(Beginning of GIVEN RECORDS)
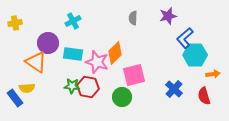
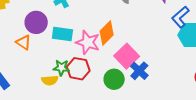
orange triangle: (36, 62) -> (23, 42), size x0.7
pink square: (134, 75) -> (127, 56), turned -30
yellow semicircle: (27, 88) -> (50, 80), moved
blue cross: (174, 89) -> (139, 71), moved

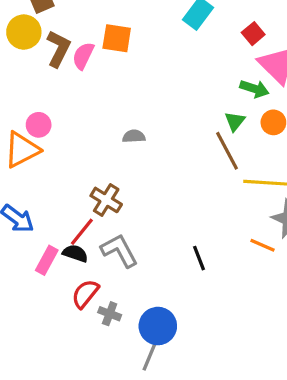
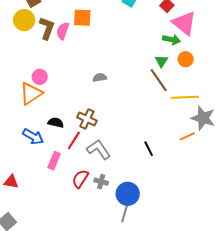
orange line: (262, 245) -> (187, 136), turned -42
black semicircle: (75, 253) -> (56, 123), moved
gray cross: (110, 314) -> (101, 182), moved

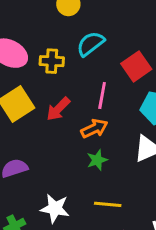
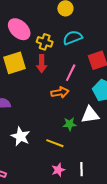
red arrow: (58, 109) -> (42, 64), moved, turned -60
green star: (97, 160) -> (70, 124), moved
(End of GIVEN RECORDS)
#### EXERCISE PROMPT
Restate the whole listing exactly as written, minus the pictures.

#### WORKED SOLUTION
orange triangle: (36, 62) -> (23, 42), size x0.7
pink square: (134, 75) -> (127, 56), turned -30
yellow semicircle: (27, 88) -> (50, 80), moved
blue cross: (174, 89) -> (139, 71), moved

orange line: (262, 245) -> (187, 136), turned -42
black semicircle: (75, 253) -> (56, 123), moved
gray cross: (110, 314) -> (101, 182), moved

red arrow: (58, 109) -> (42, 64), moved, turned -60
green star: (97, 160) -> (70, 124), moved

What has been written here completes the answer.